-- PROBLEM REQUIREMENTS --
Apart from the images, output the data below exactly.

-- Before and after images --
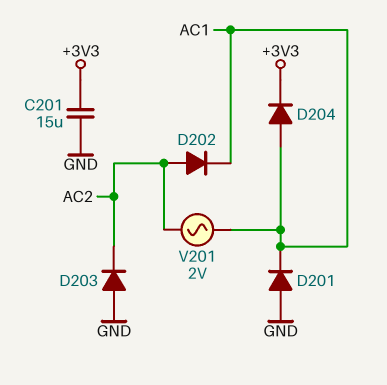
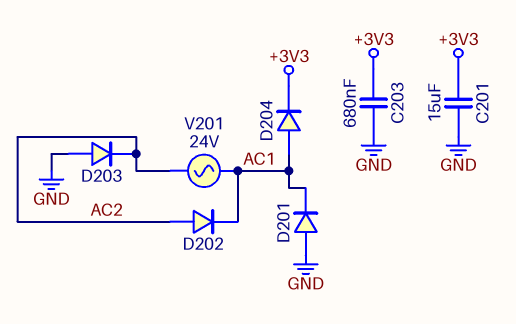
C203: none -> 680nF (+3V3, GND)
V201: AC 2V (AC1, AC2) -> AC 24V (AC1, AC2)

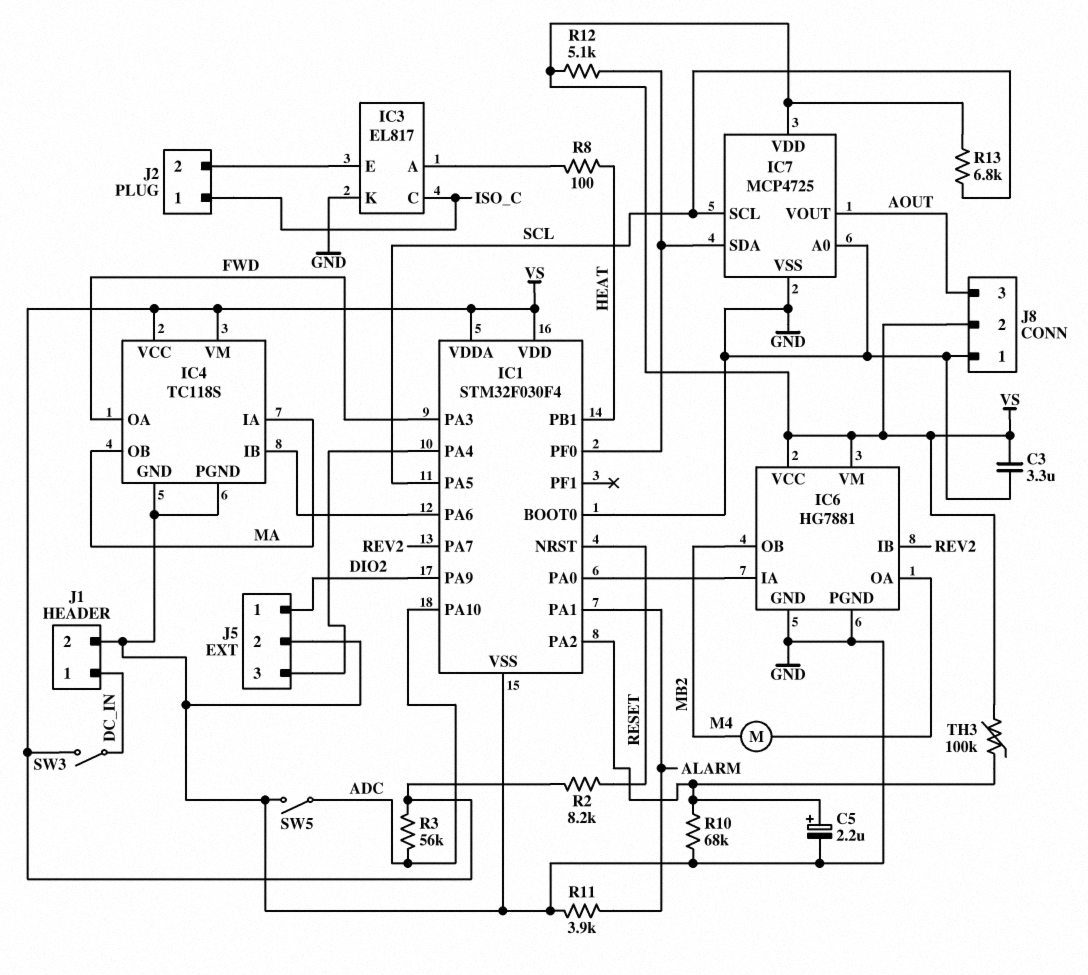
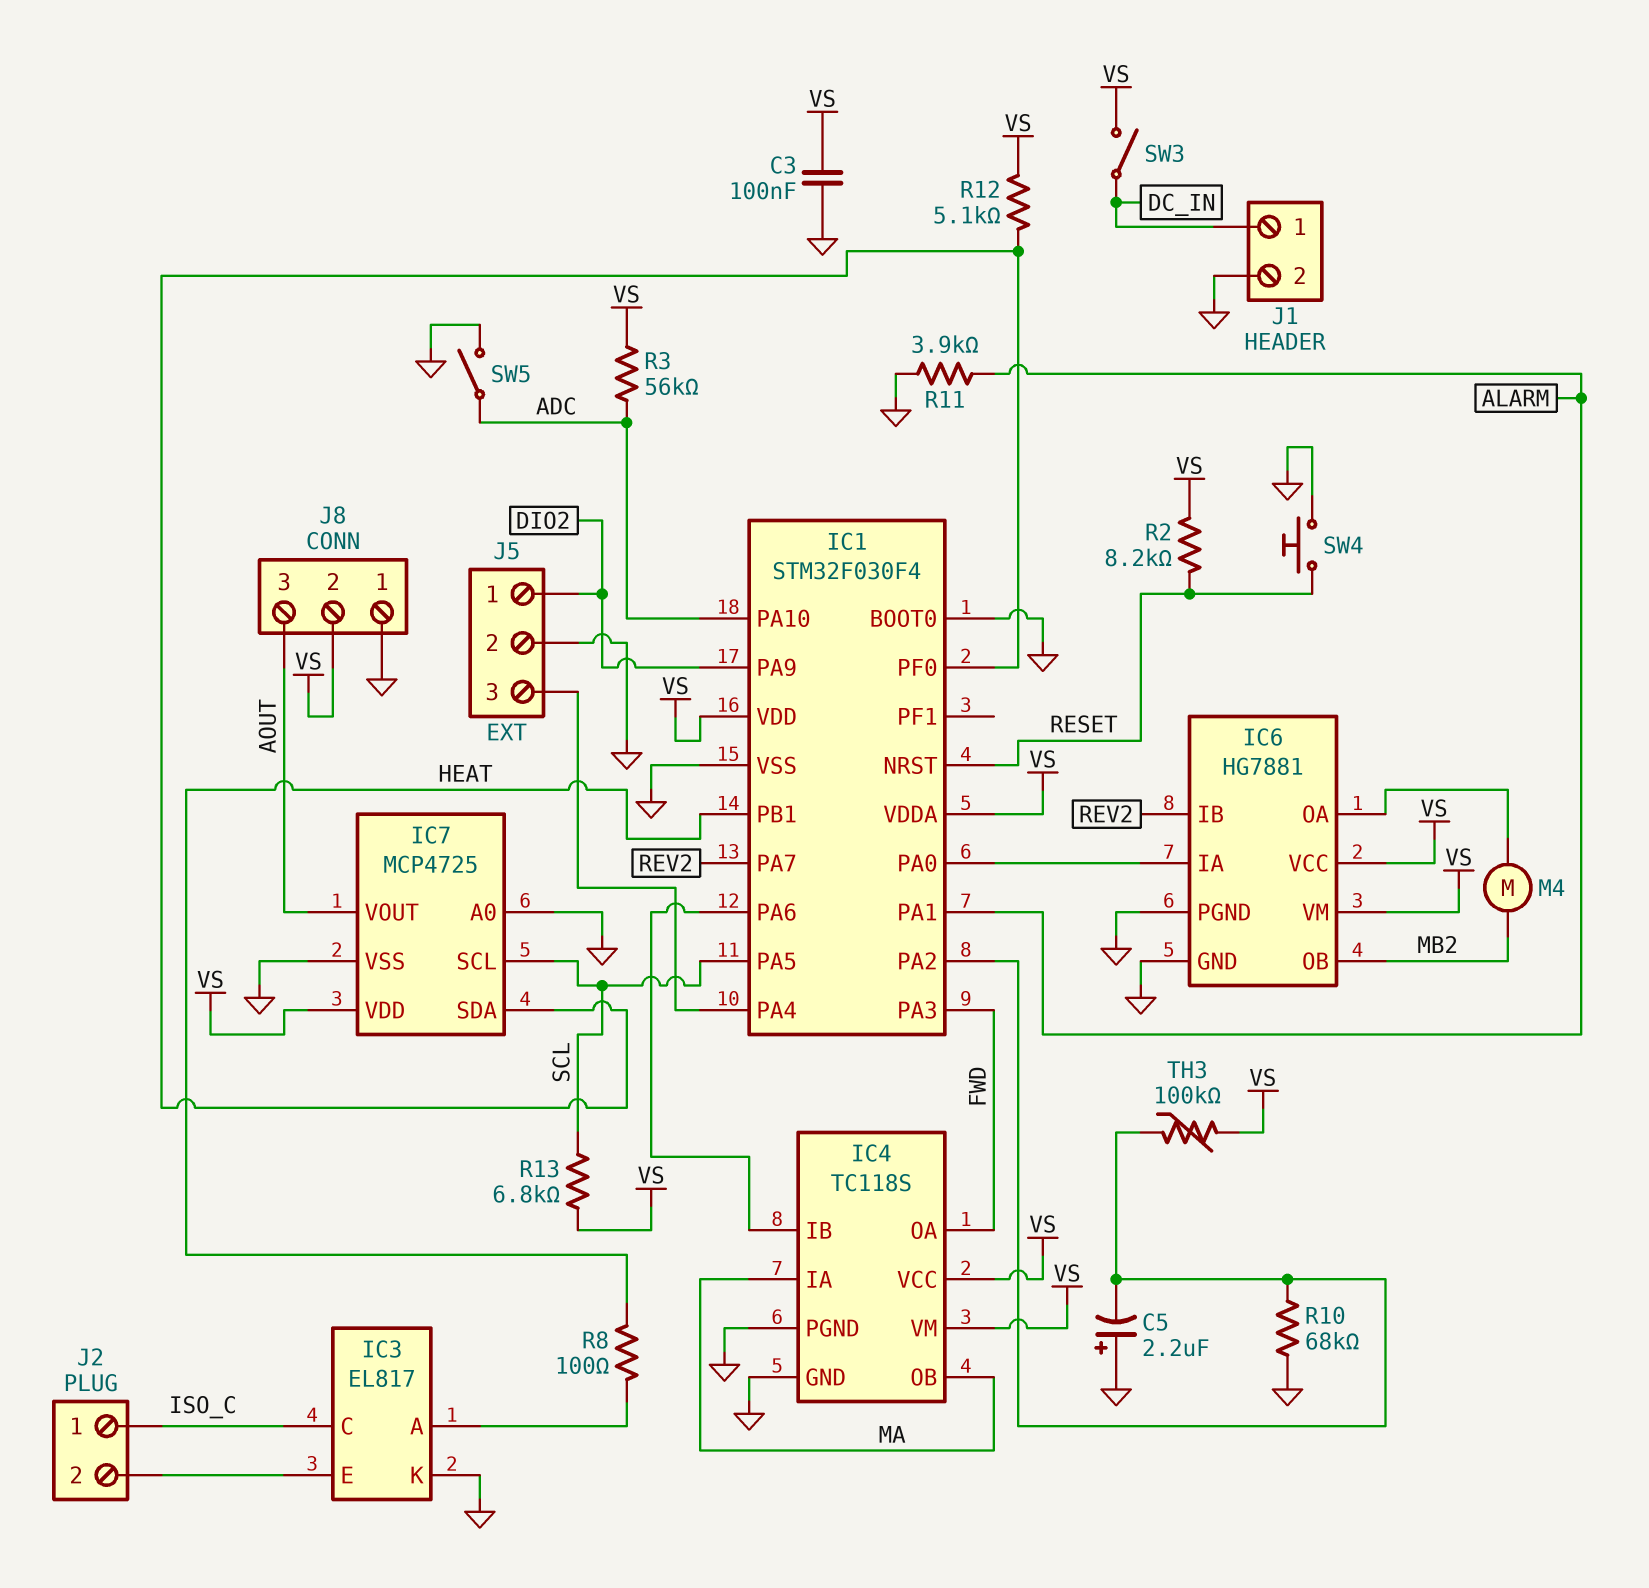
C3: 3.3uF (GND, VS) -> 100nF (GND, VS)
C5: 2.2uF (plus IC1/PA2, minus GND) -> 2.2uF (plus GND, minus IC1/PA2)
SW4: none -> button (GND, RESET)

-- COMPLETED TASK --
C203: none -> 680nF (+3V3, GND)
V201: AC 2V (AC1, AC2) -> AC 24V (AC1, AC2)

C3: 3.3uF (GND, VS) -> 100nF (GND, VS)
C5: 2.2uF (plus IC1/PA2, minus GND) -> 2.2uF (plus GND, minus IC1/PA2)
SW4: none -> button (GND, RESET)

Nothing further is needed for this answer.